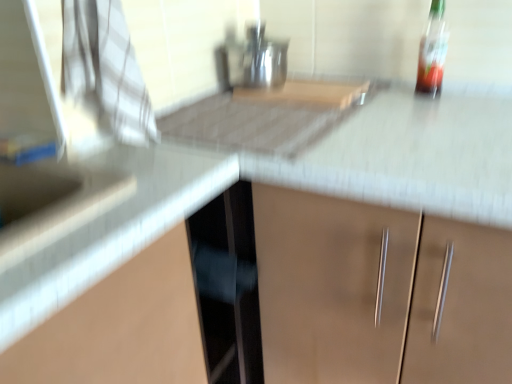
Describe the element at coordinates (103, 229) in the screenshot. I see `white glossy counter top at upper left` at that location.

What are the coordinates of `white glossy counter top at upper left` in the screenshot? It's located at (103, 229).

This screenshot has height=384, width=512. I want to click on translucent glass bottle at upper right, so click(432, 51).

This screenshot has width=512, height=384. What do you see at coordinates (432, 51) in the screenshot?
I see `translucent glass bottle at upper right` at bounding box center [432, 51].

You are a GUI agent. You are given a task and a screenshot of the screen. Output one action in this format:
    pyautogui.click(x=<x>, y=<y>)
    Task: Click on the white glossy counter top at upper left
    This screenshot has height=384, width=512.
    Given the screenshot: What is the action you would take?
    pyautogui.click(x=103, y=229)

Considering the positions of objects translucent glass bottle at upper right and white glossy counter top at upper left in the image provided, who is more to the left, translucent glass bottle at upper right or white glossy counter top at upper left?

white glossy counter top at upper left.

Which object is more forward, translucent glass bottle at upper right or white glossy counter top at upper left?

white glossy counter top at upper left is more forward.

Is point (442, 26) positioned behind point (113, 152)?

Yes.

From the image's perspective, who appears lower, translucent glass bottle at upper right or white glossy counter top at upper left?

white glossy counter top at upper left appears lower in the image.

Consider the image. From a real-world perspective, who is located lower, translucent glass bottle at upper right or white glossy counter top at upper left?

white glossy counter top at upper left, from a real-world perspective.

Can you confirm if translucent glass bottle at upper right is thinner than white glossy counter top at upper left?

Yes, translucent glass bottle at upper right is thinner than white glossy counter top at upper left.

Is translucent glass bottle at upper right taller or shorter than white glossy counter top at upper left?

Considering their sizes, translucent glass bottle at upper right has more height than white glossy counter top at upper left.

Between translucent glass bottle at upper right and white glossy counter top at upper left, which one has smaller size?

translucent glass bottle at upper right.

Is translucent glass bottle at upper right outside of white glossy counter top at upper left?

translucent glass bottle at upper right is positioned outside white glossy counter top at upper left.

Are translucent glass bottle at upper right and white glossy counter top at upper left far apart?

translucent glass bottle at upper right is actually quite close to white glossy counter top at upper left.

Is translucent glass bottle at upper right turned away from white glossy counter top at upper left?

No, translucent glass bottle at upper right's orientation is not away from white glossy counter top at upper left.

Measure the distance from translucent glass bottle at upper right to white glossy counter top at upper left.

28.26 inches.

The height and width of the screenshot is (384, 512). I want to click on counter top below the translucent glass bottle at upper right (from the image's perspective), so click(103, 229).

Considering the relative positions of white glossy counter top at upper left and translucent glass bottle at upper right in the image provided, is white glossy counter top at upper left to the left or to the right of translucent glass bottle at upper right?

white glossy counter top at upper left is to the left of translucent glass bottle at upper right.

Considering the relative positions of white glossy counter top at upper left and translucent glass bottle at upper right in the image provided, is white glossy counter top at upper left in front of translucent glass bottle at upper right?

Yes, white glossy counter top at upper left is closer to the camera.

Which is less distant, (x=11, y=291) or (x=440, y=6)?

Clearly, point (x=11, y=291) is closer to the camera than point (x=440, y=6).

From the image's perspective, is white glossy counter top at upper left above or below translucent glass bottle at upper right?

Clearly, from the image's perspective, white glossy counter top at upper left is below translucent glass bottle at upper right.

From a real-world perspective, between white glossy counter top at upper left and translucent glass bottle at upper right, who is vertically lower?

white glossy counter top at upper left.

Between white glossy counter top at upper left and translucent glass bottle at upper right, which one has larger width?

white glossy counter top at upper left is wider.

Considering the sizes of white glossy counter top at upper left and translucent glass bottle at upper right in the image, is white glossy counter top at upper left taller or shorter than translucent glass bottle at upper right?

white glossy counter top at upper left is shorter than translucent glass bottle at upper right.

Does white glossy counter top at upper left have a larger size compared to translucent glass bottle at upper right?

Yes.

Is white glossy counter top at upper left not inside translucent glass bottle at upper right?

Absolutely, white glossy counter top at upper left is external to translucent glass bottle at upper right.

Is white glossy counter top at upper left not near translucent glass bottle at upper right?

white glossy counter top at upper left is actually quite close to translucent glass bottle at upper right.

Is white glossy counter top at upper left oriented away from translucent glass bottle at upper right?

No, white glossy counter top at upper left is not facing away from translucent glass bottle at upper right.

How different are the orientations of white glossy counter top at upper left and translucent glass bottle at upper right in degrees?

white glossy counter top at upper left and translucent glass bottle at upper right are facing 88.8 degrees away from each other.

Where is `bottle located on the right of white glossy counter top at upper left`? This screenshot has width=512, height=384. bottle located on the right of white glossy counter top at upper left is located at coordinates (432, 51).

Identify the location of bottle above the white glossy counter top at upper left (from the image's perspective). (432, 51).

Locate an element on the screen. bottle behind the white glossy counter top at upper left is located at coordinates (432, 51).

==

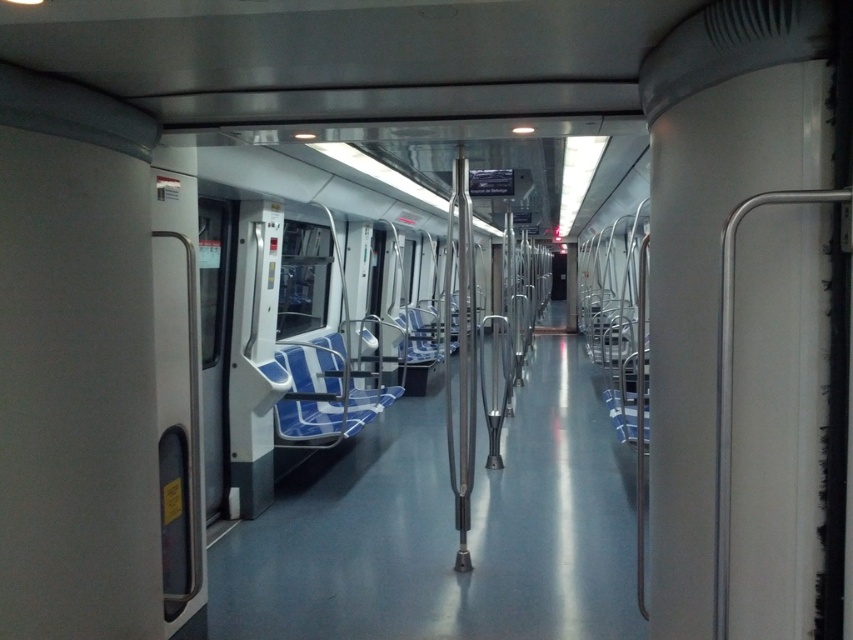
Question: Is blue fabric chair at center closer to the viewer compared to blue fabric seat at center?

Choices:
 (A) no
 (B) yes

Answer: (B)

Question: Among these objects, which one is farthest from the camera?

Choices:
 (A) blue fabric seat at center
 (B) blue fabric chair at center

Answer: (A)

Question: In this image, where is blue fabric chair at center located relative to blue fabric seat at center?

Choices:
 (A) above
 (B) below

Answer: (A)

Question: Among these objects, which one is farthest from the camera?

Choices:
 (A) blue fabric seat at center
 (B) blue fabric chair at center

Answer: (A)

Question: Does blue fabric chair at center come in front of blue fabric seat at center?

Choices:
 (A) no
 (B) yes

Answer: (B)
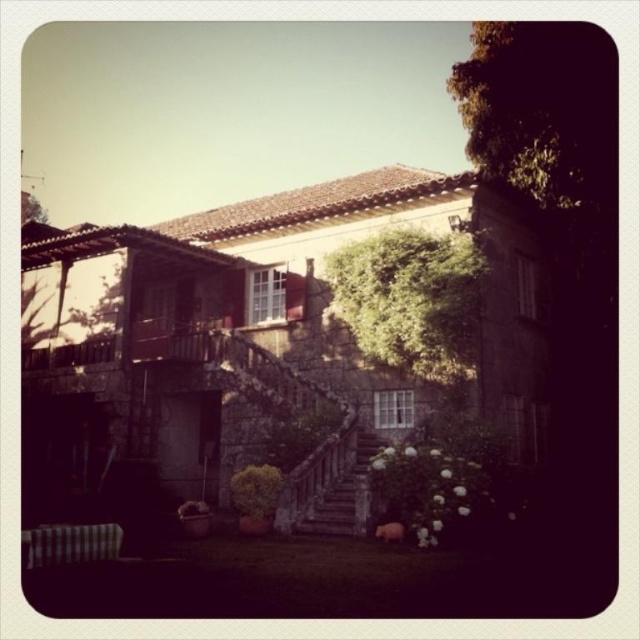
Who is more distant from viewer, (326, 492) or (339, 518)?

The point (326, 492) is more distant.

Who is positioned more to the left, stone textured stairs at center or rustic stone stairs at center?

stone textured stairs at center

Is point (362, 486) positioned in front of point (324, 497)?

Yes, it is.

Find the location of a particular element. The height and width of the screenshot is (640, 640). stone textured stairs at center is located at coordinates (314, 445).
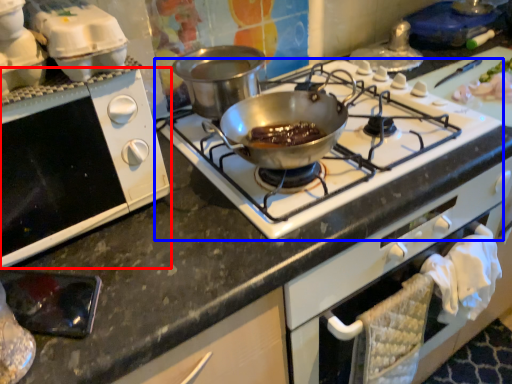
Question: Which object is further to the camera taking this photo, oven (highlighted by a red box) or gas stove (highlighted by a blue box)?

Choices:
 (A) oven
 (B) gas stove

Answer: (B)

◆ **PROBLEM DESCRIPTION**:
Transcribe without alteration the stretch of the records from the line containing "white glossy counter top at upper left, from" through the line containing "Considering their sizes, translucent", including both of those lines.

◆ **EXERCISE SOLUTION**:
white glossy counter top at upper left, from a real-world perspective.

Can you confirm if translucent glass bottle at upper right is thinner than white glossy counter top at upper left?

Yes, translucent glass bottle at upper right is thinner than white glossy counter top at upper left.

Is translucent glass bottle at upper right taller or shorter than white glossy counter top at upper left?

Considering their sizes, translucent glass bottle at upper right has more height than white glossy counter top at upper left.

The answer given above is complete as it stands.